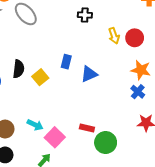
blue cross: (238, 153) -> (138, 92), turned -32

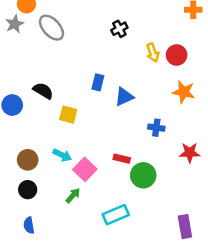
black cross: (85, 15) -> (119, 29), turned -32
black semicircle: (19, 69) -> (43, 91), turned -66
yellow square: (40, 77) -> (68, 115), moved, turned -35
blue cross: (138, 92) -> (156, 128), moved, turned -32

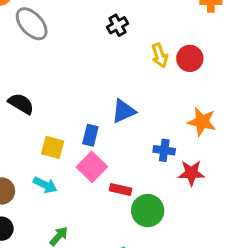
blue rectangle: (98, 82) -> (90, 135), moved
orange star: (184, 92) -> (202, 122), moved
yellow square: (68, 115) -> (53, 147), moved
red star: (190, 153) -> (191, 173), moved
pink square: (85, 169) -> (92, 167), moved

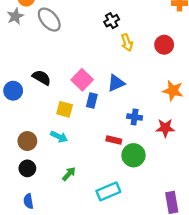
yellow arrow: (160, 55) -> (127, 43), moved
blue cross: (164, 150) -> (135, 117), moved
pink square: (92, 167) -> (82, 80), moved

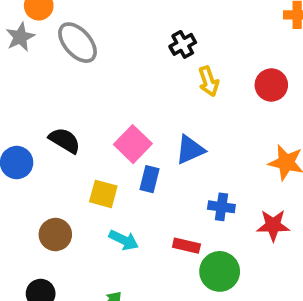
cyan arrow: (59, 137) -> (124, 240), moved
brown circle: (27, 141) -> (55, 235), moved

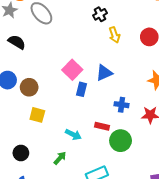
black semicircle: (65, 140) -> (17, 42), moved
yellow square: (103, 194) -> (37, 115), moved
brown circle: (55, 235) -> (29, 87), moved
cyan arrow: (124, 240) -> (73, 134), moved

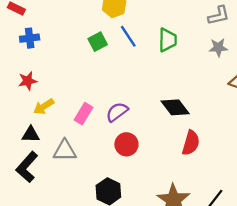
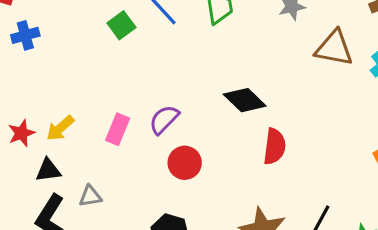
red star: (28, 81) -> (21, 133), moved
gray triangle: (65, 151) -> (90, 196), moved, size x0.7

WORK ORDER
For this task, copy every line of the material in which "arrow" appears.

TASK RESULT
yellow arrow: (160, 55) -> (127, 43), moved
cyan arrow: (59, 137) -> (124, 240), moved
cyan arrow: (124, 240) -> (73, 134), moved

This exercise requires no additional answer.